Data to examine below:

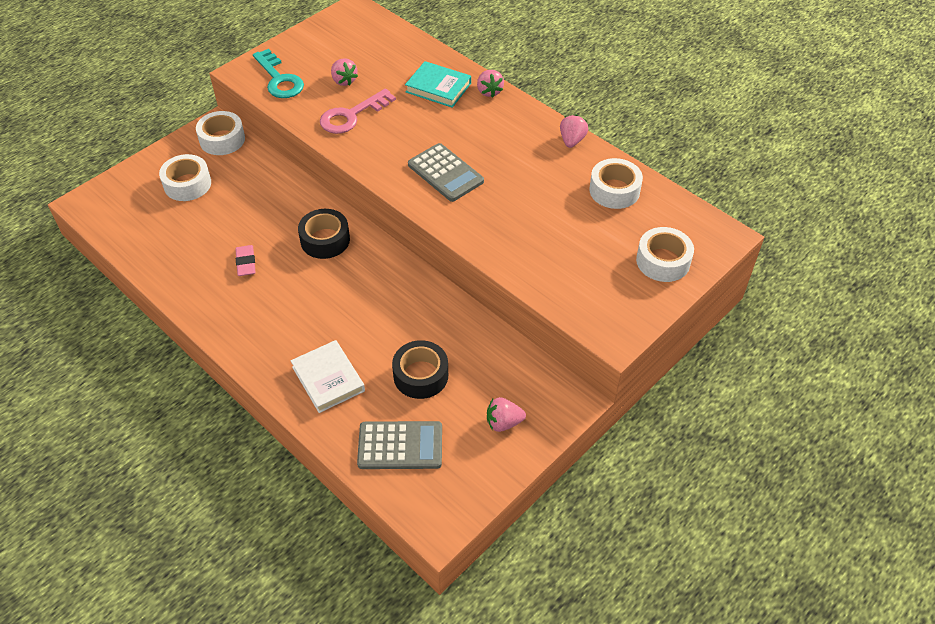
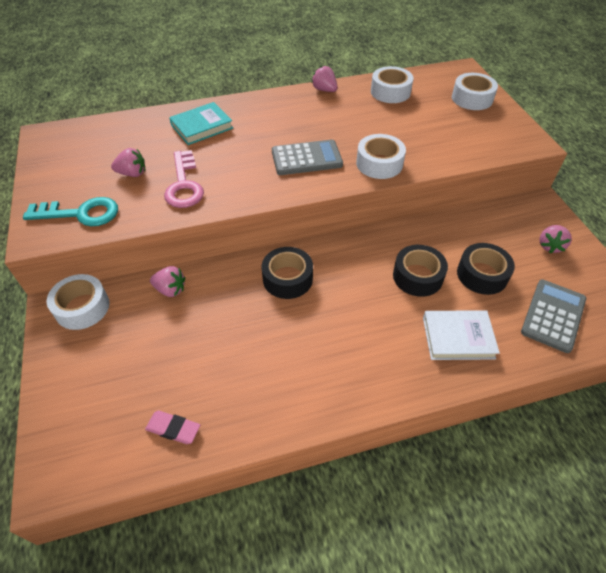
camera: 60 degrees left, 0 degrees up
(187, 184) = (119, 361): white tape -> white tape (379, 163)
(246, 263) = (273, 349): pink eraser -> pink eraser (173, 429)
(386, 327) = (417, 276): none -> black tape
(489, 91) = (234, 105): pink strawberry -> pink strawberry (170, 290)

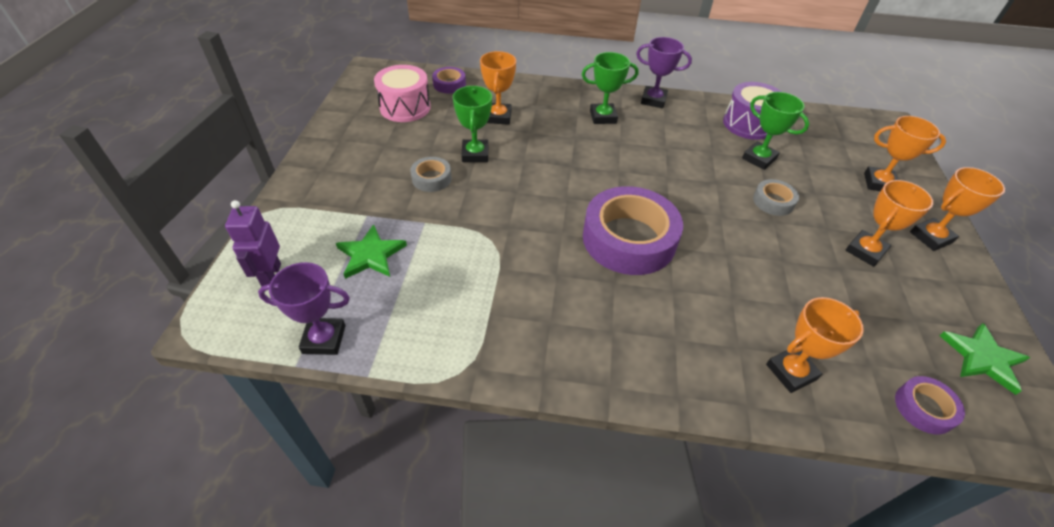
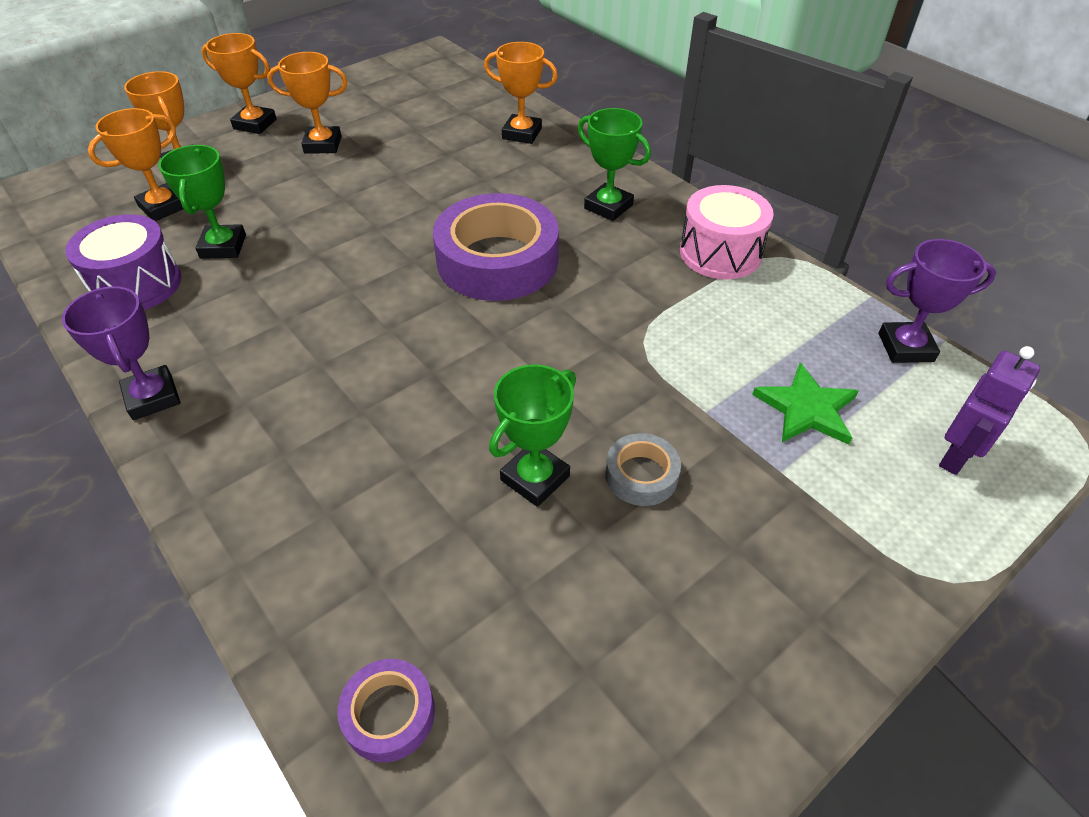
camera: 135 degrees left, 0 degrees up
(324, 339) = (905, 347): purple trophy -> purple trophy turned 45 degrees counterclockwise
(405, 107) = (547, 699): pink drum -> pink drum (720, 253)
(498, 117) = (411, 534): orange trophy -> orange trophy (163, 207)
(603, 117) = (268, 418): green trophy -> green trophy (608, 207)
(773, 201) = (305, 209): grey tape -> none
(924, 408) = (474, 88): purple tape -> none
(982, 358) = (390, 80): green star -> none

End of Data to examine.

• **Work order**
Could you transcribe exactly the lines from the one with "(246, 263) = (273, 349): pink" through the end of the data, both ends included, and nothing else, skipping the pictures?

• **Answer for the task**
(246, 263) = (273, 349): pink eraser -> pink eraser (173, 429)
(386, 327) = (417, 276): none -> black tape
(489, 91) = (234, 105): pink strawberry -> pink strawberry (170, 290)

camera: 135 degrees left, 0 degrees up
(324, 339) = (905, 347): purple trophy -> purple trophy turned 45 degrees counterclockwise
(405, 107) = (547, 699): pink drum -> pink drum (720, 253)
(498, 117) = (411, 534): orange trophy -> orange trophy (163, 207)
(603, 117) = (268, 418): green trophy -> green trophy (608, 207)
(773, 201) = (305, 209): grey tape -> none
(924, 408) = (474, 88): purple tape -> none
(982, 358) = (390, 80): green star -> none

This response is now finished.